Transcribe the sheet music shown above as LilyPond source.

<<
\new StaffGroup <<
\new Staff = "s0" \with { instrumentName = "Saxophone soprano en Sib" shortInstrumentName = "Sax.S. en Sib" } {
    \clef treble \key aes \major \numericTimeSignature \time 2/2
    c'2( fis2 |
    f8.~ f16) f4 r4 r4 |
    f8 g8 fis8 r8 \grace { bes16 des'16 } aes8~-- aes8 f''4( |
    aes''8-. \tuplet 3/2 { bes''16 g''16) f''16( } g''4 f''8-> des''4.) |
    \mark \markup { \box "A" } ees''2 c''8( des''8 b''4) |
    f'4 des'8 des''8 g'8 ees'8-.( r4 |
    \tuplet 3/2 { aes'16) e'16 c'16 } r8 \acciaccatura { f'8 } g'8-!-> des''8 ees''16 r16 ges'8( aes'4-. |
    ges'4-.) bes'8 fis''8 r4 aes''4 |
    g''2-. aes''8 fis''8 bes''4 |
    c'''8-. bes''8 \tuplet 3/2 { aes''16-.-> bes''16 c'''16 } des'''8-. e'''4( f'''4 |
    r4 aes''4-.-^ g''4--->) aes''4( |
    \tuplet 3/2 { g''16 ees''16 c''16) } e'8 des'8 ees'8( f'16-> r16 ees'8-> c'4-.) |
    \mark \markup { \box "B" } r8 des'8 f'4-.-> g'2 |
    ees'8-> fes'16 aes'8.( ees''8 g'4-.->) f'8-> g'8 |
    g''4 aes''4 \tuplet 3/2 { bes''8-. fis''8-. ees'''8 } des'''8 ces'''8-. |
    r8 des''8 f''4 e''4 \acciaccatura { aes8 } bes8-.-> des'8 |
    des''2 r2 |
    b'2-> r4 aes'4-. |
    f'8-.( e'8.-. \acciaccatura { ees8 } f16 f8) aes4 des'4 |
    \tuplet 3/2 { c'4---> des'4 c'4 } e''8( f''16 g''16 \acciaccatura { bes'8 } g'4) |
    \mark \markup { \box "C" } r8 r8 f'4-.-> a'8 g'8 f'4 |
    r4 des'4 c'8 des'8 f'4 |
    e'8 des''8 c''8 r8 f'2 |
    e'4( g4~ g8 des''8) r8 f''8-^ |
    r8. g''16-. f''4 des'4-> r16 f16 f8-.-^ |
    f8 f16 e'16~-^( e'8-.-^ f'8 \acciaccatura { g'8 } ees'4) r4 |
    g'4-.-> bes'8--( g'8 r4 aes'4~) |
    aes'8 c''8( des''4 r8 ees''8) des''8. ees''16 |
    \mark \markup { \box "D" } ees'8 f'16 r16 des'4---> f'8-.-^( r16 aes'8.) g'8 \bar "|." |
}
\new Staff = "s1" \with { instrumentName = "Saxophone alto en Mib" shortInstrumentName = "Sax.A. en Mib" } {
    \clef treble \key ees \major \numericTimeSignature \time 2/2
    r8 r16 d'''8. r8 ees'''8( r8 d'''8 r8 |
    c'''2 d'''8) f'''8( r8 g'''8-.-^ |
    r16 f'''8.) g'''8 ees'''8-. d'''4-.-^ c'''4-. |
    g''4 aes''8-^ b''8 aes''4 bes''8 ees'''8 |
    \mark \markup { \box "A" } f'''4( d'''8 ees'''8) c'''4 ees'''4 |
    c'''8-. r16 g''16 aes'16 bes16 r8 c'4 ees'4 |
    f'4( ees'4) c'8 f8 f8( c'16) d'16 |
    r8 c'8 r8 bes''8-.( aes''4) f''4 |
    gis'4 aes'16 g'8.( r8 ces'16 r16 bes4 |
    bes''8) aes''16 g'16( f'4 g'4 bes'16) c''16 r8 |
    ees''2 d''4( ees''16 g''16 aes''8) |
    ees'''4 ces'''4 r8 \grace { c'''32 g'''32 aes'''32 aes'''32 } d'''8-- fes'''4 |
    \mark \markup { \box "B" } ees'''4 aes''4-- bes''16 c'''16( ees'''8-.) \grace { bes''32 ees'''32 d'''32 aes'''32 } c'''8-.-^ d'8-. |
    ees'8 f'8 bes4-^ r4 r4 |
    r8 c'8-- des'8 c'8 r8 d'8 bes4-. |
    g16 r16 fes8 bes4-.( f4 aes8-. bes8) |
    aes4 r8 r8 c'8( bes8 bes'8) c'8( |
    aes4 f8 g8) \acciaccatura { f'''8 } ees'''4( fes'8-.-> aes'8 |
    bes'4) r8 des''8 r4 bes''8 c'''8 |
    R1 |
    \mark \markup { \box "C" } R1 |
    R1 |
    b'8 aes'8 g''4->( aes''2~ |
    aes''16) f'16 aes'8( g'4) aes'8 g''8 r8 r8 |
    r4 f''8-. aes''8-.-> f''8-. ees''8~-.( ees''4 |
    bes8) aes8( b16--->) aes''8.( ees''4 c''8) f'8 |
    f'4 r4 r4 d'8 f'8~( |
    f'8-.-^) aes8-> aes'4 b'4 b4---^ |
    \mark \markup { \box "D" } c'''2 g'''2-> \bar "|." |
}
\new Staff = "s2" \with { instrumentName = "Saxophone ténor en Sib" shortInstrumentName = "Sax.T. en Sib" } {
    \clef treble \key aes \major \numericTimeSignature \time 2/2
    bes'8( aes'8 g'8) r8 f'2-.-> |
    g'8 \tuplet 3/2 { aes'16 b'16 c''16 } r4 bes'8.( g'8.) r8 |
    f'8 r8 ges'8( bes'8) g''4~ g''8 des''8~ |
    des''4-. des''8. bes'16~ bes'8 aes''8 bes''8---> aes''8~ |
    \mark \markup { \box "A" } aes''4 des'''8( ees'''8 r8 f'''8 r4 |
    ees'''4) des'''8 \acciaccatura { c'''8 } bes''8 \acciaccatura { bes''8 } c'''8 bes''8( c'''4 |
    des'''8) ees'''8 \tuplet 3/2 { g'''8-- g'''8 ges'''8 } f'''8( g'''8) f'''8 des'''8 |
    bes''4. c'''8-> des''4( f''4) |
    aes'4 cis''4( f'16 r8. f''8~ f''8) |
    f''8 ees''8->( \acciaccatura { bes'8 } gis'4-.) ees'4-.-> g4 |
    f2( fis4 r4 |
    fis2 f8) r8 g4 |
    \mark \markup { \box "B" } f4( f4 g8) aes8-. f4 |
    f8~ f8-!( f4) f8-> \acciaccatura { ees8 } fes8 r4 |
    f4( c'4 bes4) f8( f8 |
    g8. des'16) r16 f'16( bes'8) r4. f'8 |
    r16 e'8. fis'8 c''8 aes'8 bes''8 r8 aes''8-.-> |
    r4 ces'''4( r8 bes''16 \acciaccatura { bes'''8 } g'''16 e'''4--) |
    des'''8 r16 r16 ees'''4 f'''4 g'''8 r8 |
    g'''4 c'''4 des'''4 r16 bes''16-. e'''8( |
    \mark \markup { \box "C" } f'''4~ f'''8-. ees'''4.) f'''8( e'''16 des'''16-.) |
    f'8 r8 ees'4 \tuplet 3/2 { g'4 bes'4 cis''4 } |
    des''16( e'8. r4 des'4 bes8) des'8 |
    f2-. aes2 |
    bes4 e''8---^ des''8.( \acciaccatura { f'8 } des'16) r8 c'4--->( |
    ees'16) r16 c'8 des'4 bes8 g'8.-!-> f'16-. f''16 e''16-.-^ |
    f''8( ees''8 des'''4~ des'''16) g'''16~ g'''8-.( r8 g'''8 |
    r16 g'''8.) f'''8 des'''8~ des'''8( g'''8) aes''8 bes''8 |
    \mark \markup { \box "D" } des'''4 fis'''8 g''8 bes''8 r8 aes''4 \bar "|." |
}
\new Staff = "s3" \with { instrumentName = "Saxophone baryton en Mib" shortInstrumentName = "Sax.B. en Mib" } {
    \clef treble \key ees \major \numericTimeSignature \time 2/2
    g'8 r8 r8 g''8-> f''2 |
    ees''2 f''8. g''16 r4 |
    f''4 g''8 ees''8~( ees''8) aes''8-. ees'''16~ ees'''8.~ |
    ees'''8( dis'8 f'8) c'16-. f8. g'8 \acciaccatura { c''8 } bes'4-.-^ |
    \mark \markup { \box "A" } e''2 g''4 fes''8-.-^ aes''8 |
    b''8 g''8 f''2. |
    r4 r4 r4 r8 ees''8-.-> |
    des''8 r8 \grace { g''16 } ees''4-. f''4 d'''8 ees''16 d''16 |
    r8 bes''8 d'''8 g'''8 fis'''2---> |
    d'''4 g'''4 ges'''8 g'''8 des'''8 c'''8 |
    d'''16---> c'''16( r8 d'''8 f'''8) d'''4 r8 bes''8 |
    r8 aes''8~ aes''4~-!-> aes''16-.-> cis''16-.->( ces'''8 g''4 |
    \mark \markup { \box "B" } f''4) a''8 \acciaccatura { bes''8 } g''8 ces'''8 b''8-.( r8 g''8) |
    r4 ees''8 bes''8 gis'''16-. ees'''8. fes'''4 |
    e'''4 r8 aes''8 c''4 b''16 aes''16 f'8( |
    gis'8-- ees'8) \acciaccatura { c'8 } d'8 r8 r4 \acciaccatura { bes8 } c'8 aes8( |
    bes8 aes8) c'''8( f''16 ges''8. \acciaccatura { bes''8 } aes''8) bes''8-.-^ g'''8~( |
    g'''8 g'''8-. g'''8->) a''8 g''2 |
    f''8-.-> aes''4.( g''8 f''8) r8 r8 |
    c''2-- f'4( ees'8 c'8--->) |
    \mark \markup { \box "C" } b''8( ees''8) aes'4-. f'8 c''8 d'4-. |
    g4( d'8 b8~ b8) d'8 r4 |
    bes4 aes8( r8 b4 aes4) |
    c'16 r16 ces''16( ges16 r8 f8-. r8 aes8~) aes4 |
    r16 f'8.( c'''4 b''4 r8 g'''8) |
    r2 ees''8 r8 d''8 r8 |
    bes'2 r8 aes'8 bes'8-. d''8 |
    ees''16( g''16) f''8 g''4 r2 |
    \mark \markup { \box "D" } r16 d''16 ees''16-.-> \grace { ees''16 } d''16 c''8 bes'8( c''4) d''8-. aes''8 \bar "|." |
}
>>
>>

++++++++++++++++++++

■ Aim ■
Report how many lines of the listing above contain the string "tuplet", counting case-sensitively. Give only the number.

■ The output ■
9